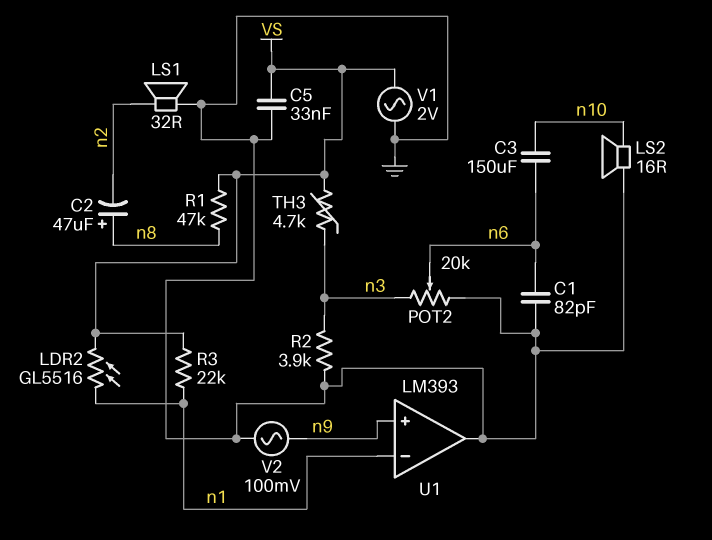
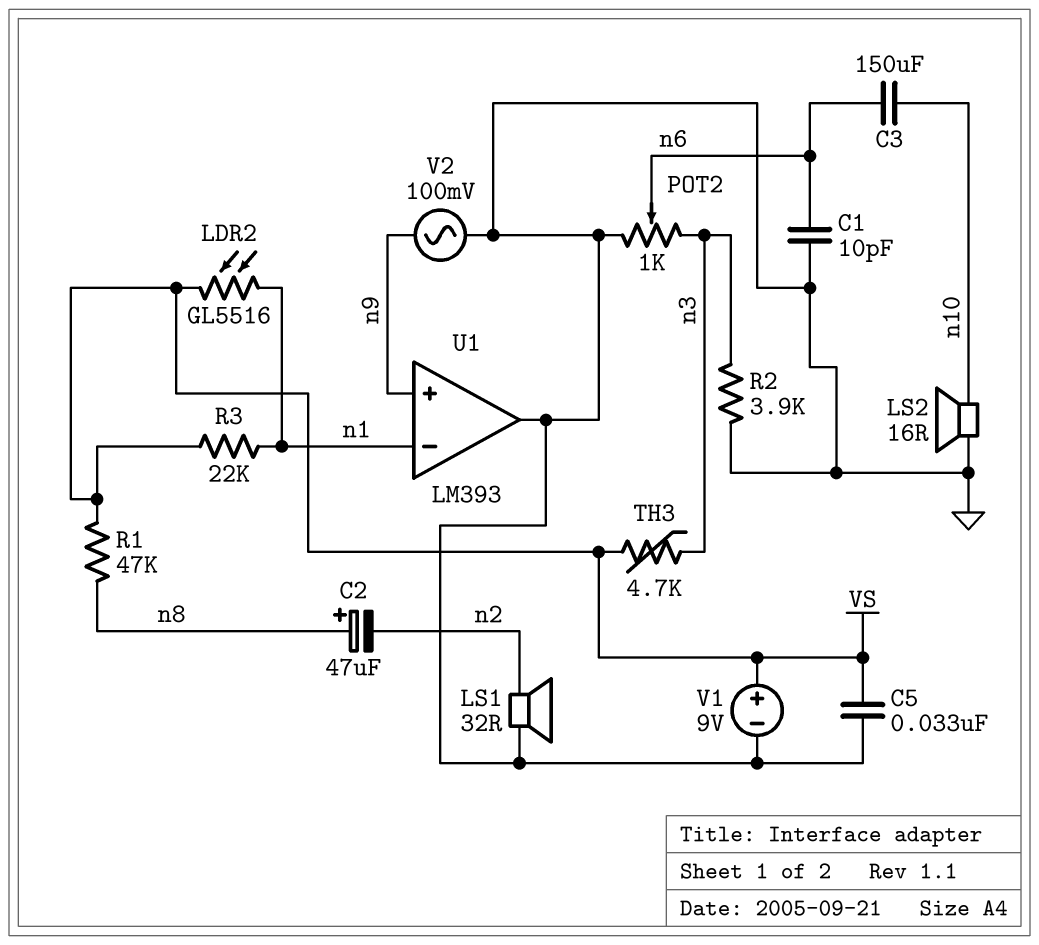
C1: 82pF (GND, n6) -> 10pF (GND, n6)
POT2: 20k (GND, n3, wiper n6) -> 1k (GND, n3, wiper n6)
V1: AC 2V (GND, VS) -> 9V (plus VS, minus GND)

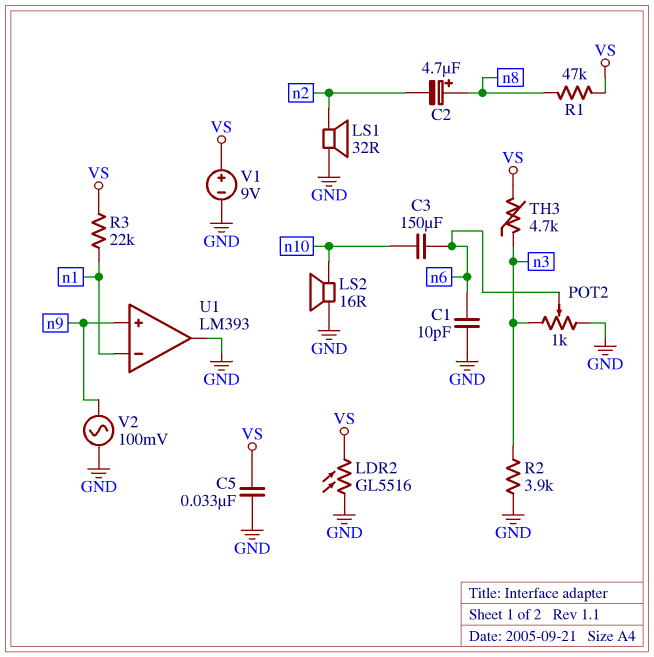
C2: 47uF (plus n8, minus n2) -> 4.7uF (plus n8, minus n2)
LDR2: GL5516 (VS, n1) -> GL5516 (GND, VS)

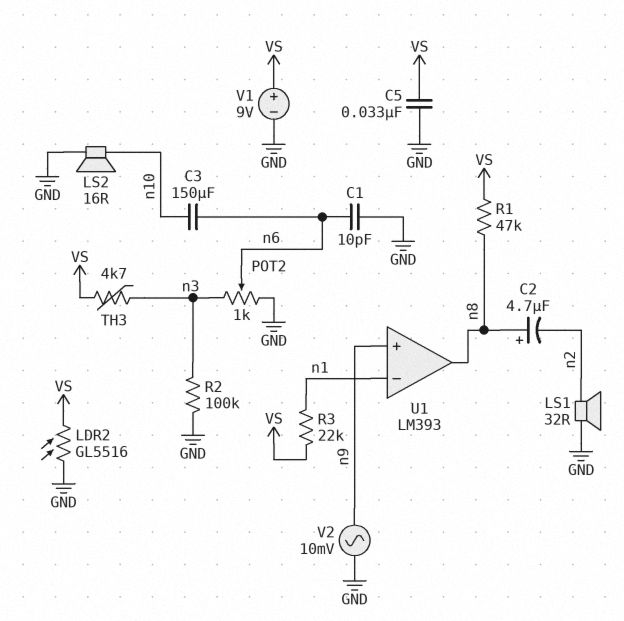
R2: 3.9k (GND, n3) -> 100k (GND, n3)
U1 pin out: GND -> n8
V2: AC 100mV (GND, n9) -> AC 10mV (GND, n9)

◆ **TASK DESCRIPTION**:
Reproduce the lines above, exactly and exclusively, from the line containing "POT2: 20k (GND, n3, wiper" down to the last line, both included; pictures are not part of the copy.

◆ **WRITTEN SOLUTION**:
POT2: 20k (GND, n3, wiper n6) -> 1k (GND, n3, wiper n6)
V1: AC 2V (GND, VS) -> 9V (plus VS, minus GND)

C2: 47uF (plus n8, minus n2) -> 4.7uF (plus n8, minus n2)
LDR2: GL5516 (VS, n1) -> GL5516 (GND, VS)

R2: 3.9k (GND, n3) -> 100k (GND, n3)
U1 pin out: GND -> n8
V2: AC 100mV (GND, n9) -> AC 10mV (GND, n9)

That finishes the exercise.